§ The problem:
All records are to be restated word for word, with pictures excluded.

§ Input:

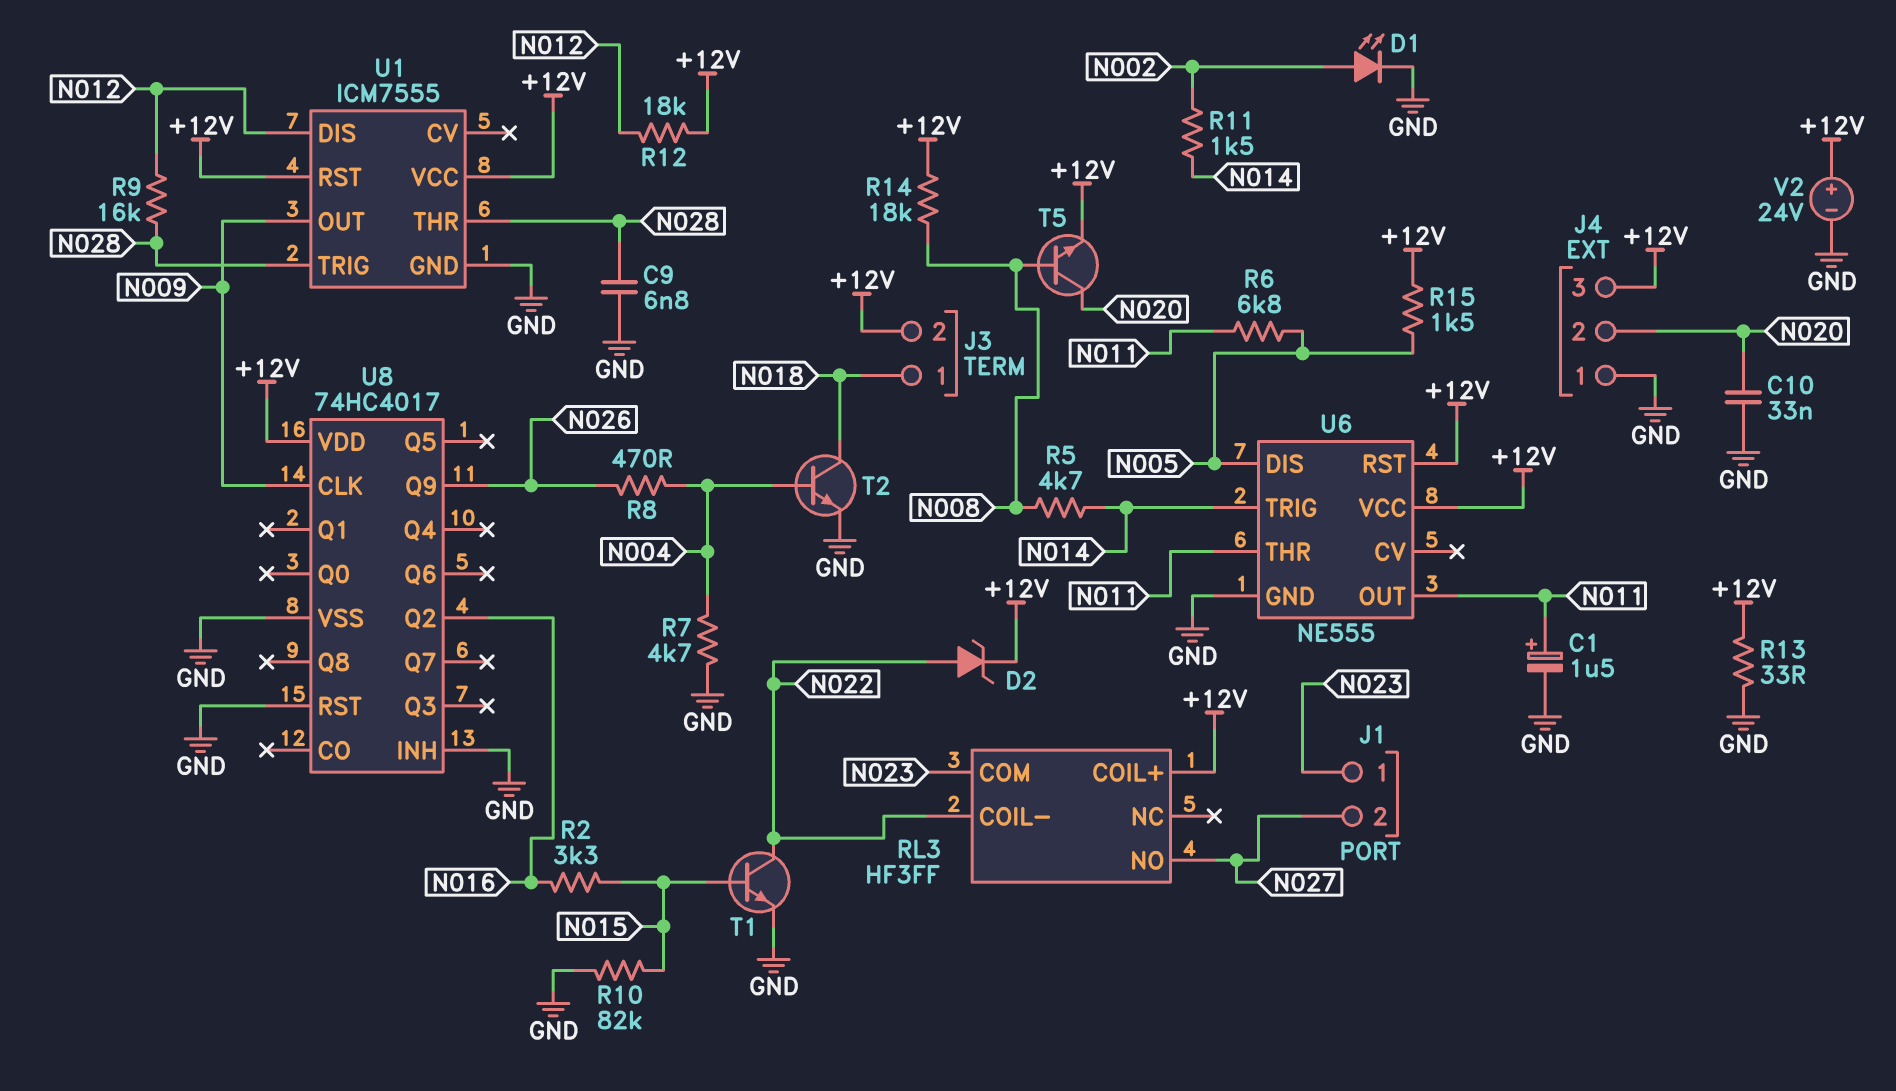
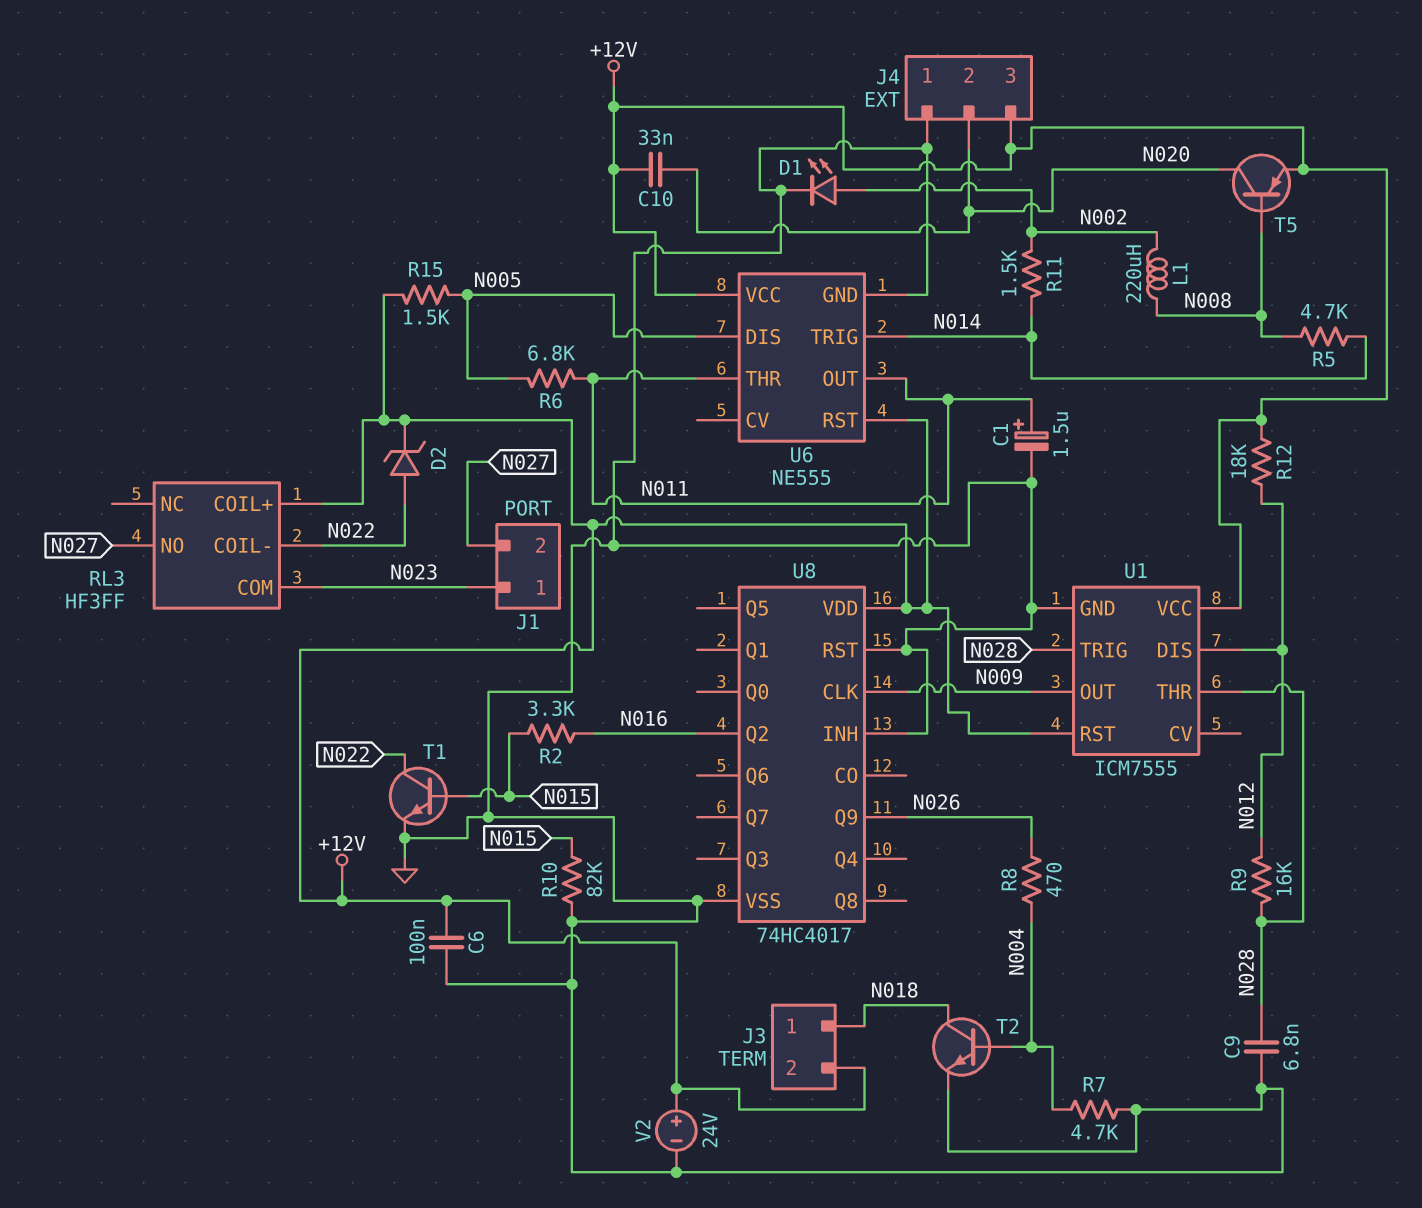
C6: none -> 100nF (+12V, GND)
C10: 33nF (GND, N020) -> 33nF (+12V, N020)
L1: none -> 220uH (N002, N008)
R13: 33 (+12V, GND) -> none
R14: 18k (+12V, N008) -> none
T5: NPN (B N008, C N020, E +12V) -> PNP (B N008, C N020, E +12V)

§ Response to the task:
C6: none -> 100nF (+12V, GND)
C10: 33nF (GND, N020) -> 33nF (+12V, N020)
L1: none -> 220uH (N002, N008)
R13: 33 (+12V, GND) -> none
R14: 18k (+12V, N008) -> none
T5: NPN (B N008, C N020, E +12V) -> PNP (B N008, C N020, E +12V)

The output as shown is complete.